┌─ RECORDS FOR THIS TASK
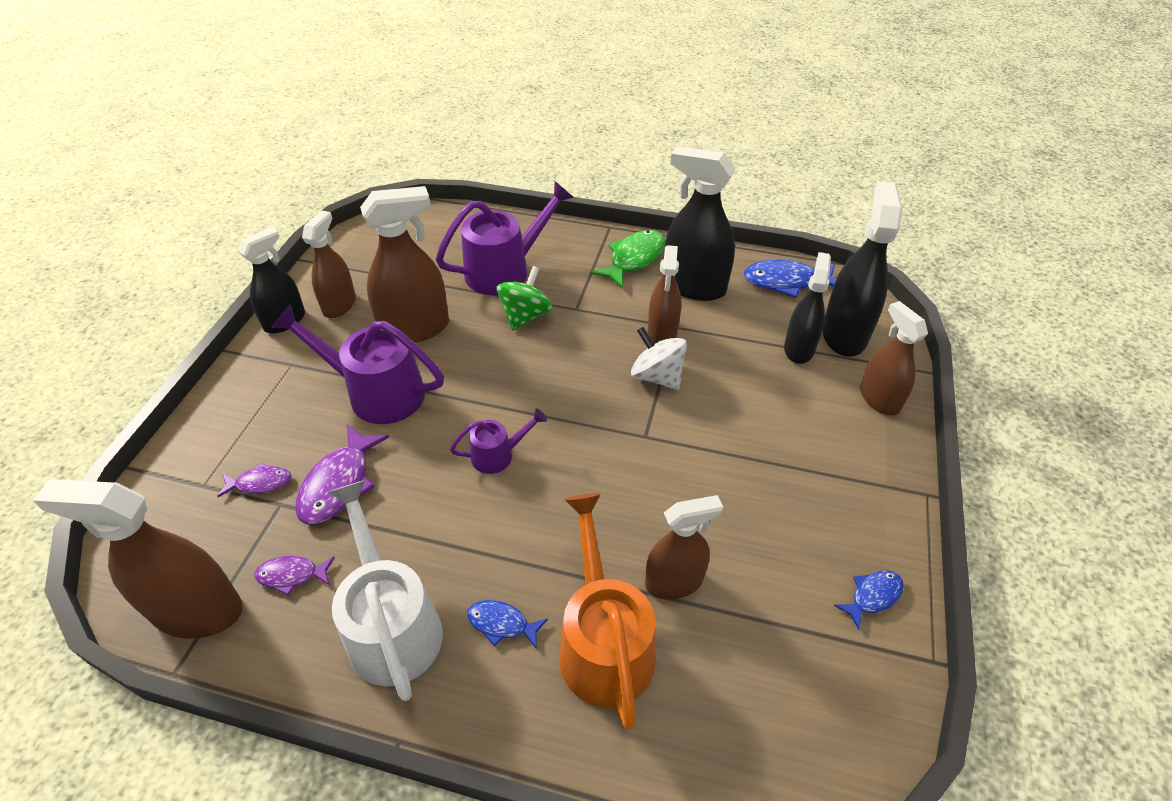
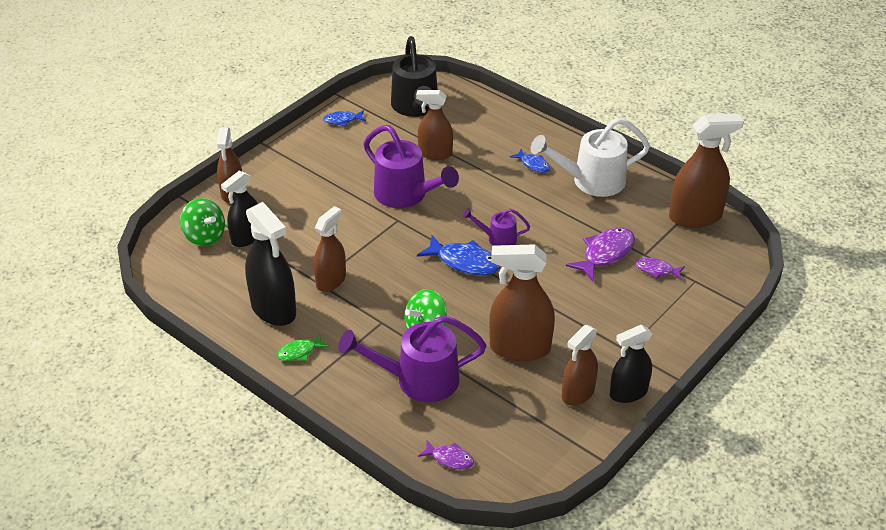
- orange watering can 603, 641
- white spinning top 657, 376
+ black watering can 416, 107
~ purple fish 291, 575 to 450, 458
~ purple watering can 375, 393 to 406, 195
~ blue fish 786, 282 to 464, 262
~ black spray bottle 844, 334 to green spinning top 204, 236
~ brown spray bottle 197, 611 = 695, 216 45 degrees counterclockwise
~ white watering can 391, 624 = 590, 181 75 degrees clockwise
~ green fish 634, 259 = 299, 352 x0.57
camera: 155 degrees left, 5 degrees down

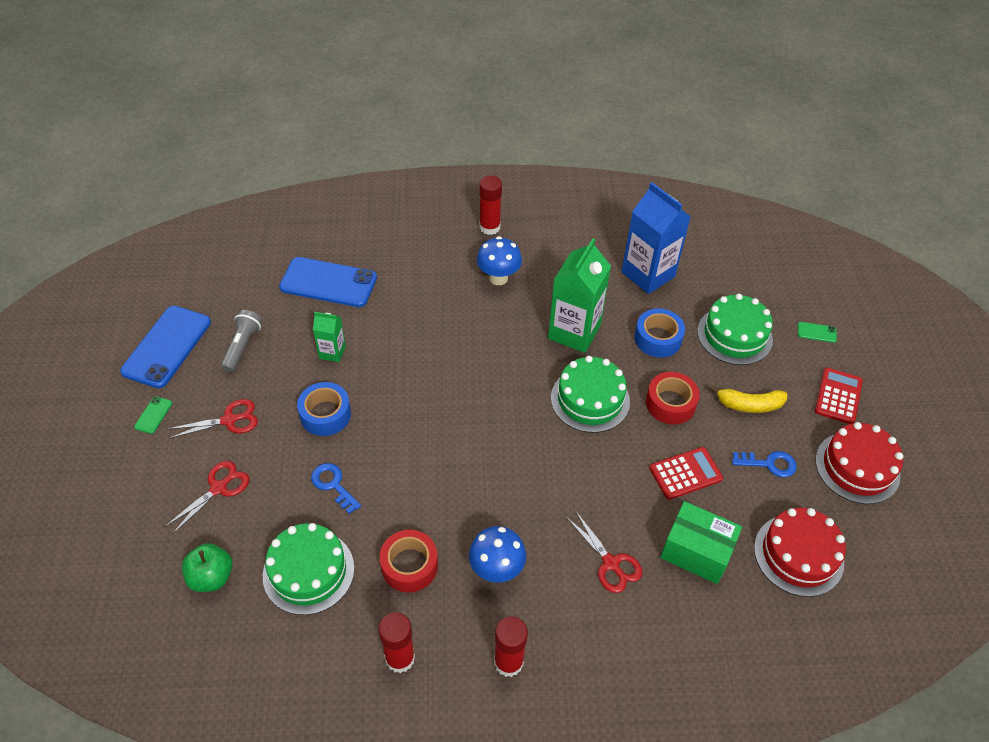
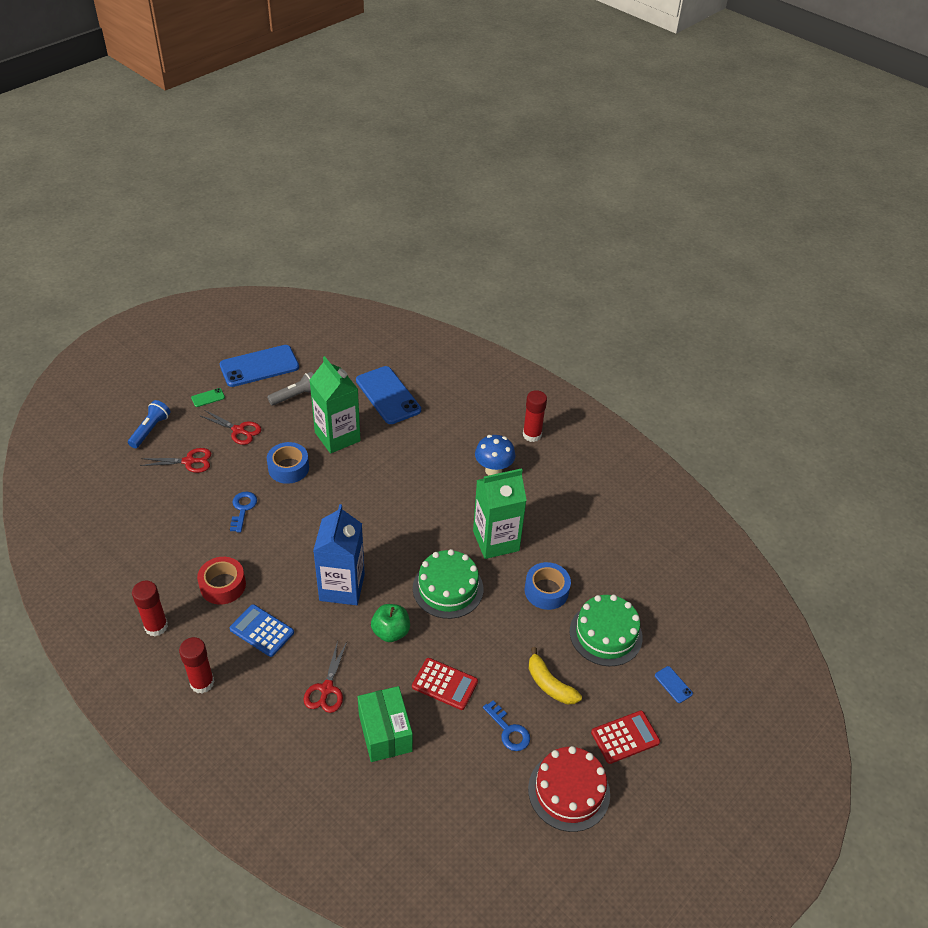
- green cake 308, 571
- red tape 670, 403
- red cake 798, 555
+ blue flashlight 150, 430
~ green apple 211, 577 to 391, 632
~ blue carton 648, 274 to 342, 587
~ blue mushroom 496, 570 to blue calculator 262, 631
~ green phone 816, 332 to blue phone 673, 684
~ green carton 332, 352 = 337, 437 x1.95
camera: 45 degrees right, 5 degrees down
└─
▸ **ASSIGNMENT**
When a record holds a picture, leave that picture out; copy the rest verbatim.

▸ **RESPONSE TO THIS TASK**
- orange watering can 603, 641
- white spinning top 657, 376
+ black watering can 416, 107
~ purple fish 291, 575 to 450, 458
~ purple watering can 375, 393 to 406, 195
~ blue fish 786, 282 to 464, 262
~ black spray bottle 844, 334 to green spinning top 204, 236
~ brown spray bottle 197, 611 = 695, 216 45 degrees counterclockwise
~ white watering can 391, 624 = 590, 181 75 degrees clockwise
~ green fish 634, 259 = 299, 352 x0.57
camera: 155 degrees left, 5 degrees down

- green cake 308, 571
- red tape 670, 403
- red cake 798, 555
+ blue flashlight 150, 430
~ green apple 211, 577 to 391, 632
~ blue carton 648, 274 to 342, 587
~ blue mushroom 496, 570 to blue calculator 262, 631
~ green phone 816, 332 to blue phone 673, 684
~ green carton 332, 352 = 337, 437 x1.95
camera: 45 degrees right, 5 degrees down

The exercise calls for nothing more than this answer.